> [What is expected]:
Exact copy, pictures excluded: print the lines from the one with "FAN1 pin SIG: GP16 -> GP18" through the final line of the records.
Start of Data provided
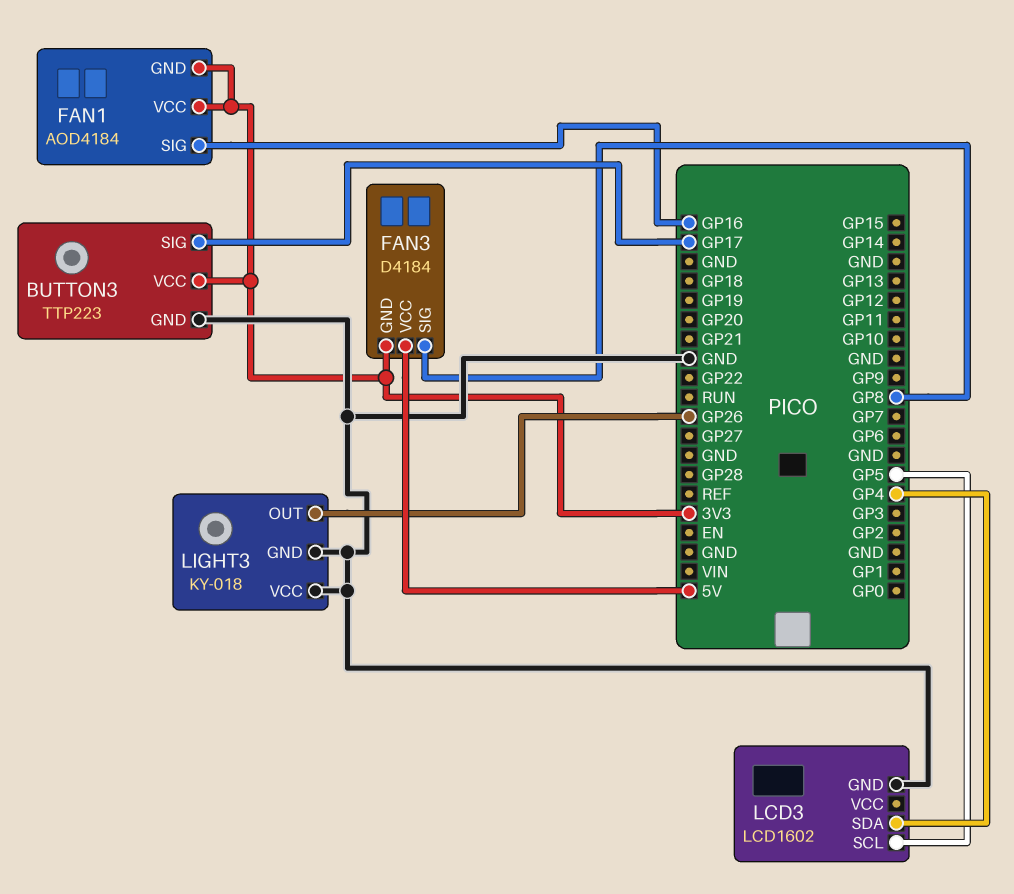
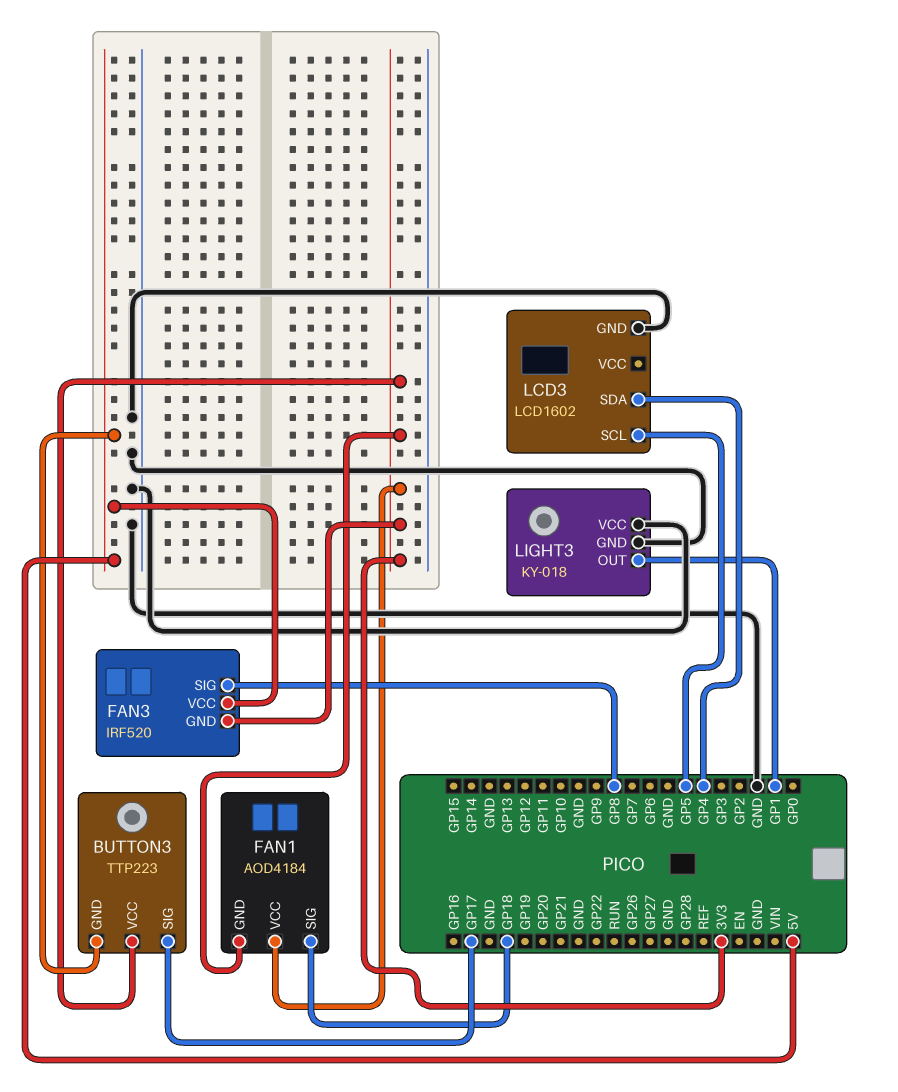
BUTTON3 pin GND: GND -> 5V
FAN1 pin SIG: GP16 -> GP18
FAN3: D4184 -> IRF520
LIGHT3 pin OUT: GP26 -> GP1

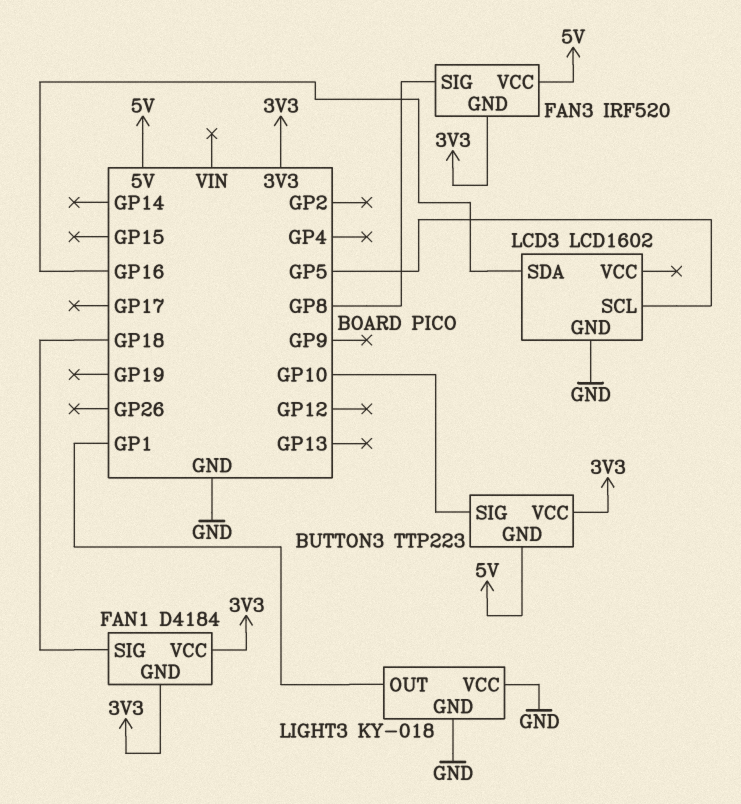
BUTTON3 pin SIG: GP17 -> GP10
FAN1: AOD4184 -> D4184
LCD3 pin SDA: GP4 -> GP16

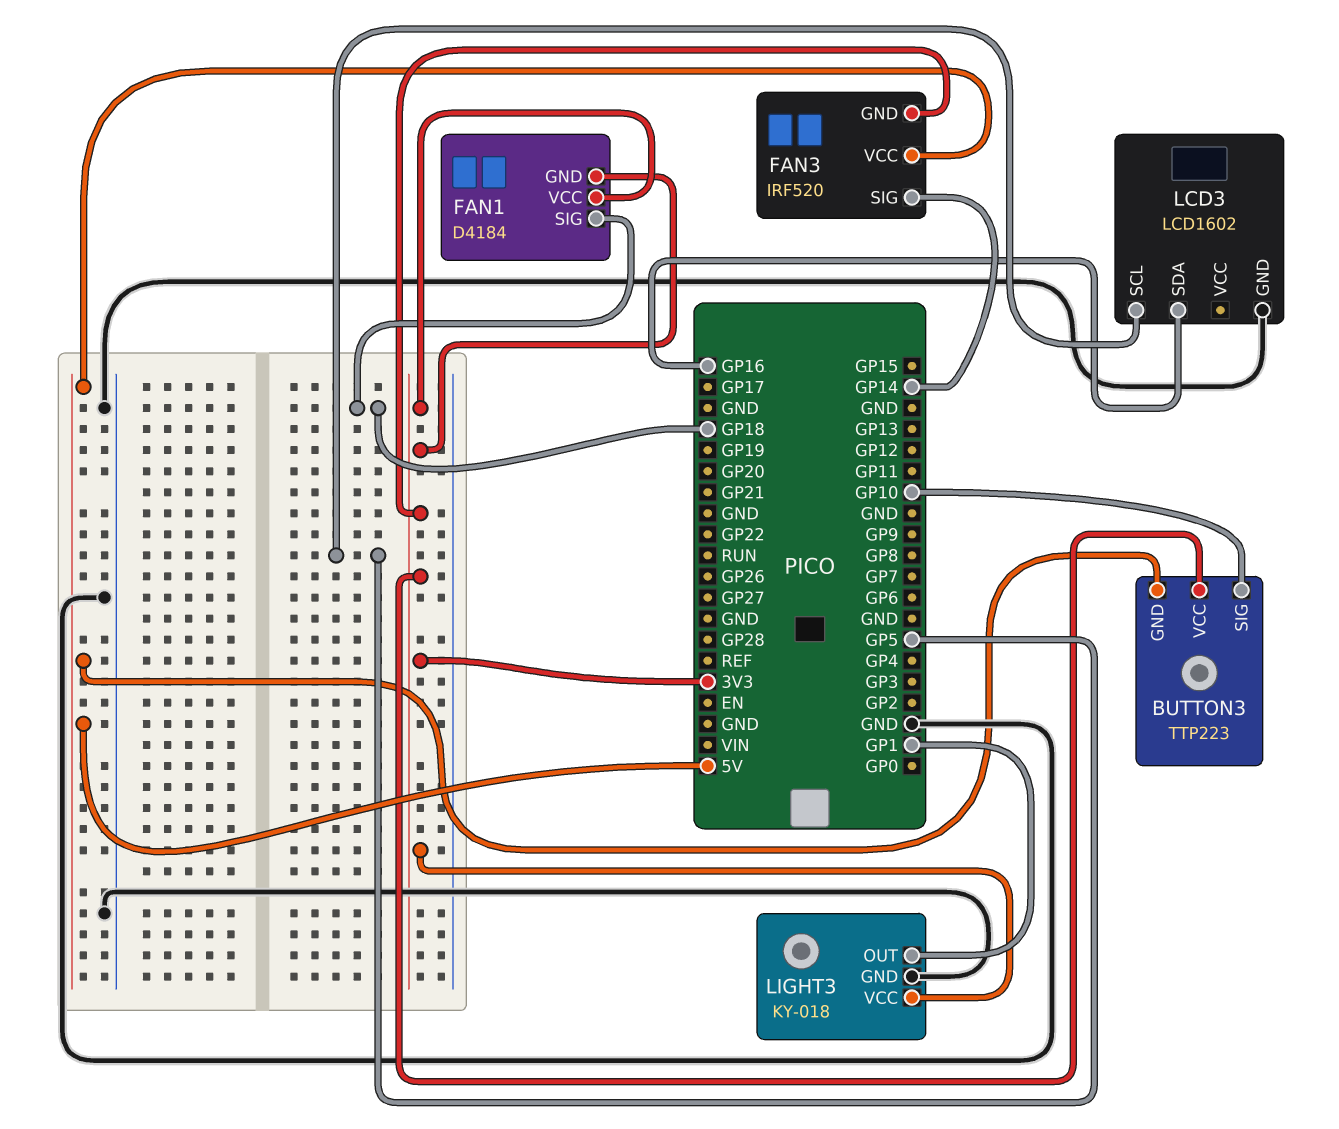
FAN3 pin SIG: GP8 -> GP14
LIGHT3 pin VCC: GND -> 3V3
End of Data provided
> [Task response]:
FAN1 pin SIG: GP16 -> GP18
FAN3: D4184 -> IRF520
LIGHT3 pin OUT: GP26 -> GP1

BUTTON3 pin SIG: GP17 -> GP10
FAN1: AOD4184 -> D4184
LCD3 pin SDA: GP4 -> GP16

FAN3 pin SIG: GP8 -> GP14
LIGHT3 pin VCC: GND -> 3V3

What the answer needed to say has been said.